== WRITTEN REQUEST ==
Answer with nothing except the number of lines that contain the word "label".

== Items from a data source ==
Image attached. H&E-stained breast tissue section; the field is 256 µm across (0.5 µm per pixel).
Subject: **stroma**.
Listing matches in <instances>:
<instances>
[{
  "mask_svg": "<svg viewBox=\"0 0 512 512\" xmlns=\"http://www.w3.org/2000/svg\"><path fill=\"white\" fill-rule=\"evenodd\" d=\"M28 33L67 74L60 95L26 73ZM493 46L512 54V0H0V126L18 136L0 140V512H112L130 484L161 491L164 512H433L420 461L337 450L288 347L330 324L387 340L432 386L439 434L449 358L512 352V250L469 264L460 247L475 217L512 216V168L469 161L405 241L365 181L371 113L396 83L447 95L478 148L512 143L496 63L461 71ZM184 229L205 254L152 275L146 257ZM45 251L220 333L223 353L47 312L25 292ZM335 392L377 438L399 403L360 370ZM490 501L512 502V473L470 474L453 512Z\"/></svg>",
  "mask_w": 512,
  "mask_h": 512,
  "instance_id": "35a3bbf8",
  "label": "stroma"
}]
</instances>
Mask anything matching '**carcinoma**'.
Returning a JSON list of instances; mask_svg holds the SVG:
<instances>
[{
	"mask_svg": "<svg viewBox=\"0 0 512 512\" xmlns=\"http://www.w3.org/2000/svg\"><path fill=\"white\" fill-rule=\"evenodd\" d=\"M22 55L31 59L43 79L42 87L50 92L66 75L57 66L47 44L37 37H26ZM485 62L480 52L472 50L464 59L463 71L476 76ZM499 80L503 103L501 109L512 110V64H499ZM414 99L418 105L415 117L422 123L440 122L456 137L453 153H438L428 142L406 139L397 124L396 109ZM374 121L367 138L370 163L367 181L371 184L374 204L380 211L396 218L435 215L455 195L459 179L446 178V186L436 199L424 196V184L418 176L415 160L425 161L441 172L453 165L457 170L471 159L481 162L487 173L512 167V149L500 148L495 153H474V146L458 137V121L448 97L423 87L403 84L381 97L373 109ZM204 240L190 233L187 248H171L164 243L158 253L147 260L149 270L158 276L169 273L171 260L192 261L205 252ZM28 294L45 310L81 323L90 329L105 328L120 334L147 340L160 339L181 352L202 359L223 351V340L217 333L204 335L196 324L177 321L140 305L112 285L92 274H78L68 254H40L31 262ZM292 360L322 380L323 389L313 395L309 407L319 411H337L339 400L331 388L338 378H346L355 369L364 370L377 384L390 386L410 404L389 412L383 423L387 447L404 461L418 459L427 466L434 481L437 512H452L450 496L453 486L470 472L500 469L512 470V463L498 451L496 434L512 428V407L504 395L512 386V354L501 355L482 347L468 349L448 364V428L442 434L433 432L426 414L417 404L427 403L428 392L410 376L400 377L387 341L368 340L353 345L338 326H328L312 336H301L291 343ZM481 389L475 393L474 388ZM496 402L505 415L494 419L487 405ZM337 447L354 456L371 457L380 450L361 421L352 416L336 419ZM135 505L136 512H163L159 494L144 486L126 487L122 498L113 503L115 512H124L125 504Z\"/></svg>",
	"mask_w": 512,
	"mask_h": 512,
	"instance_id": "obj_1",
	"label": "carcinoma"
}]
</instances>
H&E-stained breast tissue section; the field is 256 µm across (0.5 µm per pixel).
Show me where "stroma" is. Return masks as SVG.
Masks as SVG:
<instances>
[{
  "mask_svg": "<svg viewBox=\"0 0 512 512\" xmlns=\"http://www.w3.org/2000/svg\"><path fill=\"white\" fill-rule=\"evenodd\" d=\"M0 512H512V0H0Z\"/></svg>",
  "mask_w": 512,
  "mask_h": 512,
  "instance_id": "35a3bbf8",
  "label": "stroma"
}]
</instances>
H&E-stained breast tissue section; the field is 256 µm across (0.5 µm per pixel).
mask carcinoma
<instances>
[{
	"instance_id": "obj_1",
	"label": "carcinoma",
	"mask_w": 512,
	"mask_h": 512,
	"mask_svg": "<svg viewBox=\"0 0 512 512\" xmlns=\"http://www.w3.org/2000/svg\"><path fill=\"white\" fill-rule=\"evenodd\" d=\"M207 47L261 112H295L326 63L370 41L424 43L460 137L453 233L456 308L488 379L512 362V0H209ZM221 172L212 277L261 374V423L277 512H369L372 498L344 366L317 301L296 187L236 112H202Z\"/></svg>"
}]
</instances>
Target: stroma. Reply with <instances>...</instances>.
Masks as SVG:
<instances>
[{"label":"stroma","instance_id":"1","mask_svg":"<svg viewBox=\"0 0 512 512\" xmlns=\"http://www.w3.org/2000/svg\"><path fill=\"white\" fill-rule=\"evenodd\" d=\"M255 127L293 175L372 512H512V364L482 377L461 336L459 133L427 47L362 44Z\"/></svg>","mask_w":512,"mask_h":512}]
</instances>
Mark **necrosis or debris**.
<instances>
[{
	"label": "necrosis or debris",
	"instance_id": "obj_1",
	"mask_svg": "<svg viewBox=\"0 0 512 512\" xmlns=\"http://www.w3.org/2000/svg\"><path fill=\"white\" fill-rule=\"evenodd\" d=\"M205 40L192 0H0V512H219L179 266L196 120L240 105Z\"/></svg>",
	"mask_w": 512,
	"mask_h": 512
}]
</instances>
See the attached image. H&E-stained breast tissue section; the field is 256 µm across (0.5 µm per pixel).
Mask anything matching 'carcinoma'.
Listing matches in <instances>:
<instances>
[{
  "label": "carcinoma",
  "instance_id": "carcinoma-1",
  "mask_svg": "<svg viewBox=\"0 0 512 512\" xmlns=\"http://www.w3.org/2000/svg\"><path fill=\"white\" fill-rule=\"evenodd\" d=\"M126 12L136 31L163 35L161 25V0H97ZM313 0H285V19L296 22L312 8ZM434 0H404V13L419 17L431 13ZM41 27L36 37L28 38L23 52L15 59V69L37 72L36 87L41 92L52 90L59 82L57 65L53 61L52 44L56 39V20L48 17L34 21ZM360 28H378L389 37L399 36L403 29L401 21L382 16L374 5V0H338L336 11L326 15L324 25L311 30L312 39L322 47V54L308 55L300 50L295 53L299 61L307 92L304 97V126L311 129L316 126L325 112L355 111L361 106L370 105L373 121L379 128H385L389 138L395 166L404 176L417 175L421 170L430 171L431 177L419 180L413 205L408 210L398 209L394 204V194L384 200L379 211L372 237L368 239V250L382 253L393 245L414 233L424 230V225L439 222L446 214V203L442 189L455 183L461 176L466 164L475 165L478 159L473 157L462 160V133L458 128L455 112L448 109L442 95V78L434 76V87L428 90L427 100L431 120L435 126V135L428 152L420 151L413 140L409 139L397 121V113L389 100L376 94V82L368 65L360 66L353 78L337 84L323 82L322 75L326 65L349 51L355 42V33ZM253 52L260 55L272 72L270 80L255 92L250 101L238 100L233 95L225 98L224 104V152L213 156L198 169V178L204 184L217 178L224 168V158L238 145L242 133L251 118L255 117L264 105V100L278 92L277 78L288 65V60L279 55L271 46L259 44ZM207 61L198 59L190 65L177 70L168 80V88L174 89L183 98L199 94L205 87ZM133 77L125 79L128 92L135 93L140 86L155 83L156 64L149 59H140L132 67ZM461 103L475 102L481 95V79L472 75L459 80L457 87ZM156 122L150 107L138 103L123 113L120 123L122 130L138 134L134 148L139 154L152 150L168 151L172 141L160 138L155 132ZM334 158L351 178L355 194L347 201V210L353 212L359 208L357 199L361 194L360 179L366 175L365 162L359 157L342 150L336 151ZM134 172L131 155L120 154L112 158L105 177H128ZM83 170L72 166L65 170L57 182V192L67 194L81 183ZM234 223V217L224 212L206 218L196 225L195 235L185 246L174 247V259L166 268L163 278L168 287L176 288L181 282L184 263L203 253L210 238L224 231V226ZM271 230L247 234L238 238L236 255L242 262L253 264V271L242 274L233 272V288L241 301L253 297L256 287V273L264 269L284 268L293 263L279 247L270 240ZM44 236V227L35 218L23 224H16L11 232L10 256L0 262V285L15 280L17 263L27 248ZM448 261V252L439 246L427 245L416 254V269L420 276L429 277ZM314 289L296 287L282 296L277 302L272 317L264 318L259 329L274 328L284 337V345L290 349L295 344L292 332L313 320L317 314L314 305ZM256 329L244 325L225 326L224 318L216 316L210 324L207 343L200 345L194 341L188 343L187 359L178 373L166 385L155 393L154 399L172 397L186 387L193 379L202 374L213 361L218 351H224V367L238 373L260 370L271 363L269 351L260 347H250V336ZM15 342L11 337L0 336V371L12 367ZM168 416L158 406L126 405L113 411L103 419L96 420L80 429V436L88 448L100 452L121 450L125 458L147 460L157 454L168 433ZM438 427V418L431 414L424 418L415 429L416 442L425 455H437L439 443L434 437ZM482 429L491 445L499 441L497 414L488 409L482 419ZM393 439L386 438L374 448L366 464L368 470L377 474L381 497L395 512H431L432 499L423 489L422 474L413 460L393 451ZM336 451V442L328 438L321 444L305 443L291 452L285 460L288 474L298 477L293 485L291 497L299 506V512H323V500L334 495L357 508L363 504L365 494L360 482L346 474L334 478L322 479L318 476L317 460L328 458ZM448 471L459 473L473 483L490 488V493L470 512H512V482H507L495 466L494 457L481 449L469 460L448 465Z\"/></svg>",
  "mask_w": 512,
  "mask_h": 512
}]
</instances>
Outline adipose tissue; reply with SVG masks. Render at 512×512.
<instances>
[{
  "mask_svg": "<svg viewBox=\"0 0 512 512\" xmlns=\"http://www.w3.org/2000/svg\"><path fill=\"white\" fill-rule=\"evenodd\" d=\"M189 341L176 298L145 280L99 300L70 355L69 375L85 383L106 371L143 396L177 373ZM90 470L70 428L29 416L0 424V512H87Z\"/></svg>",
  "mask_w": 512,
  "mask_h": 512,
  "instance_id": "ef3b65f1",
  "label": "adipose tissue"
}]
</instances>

== OUTPUT BELOW ==
8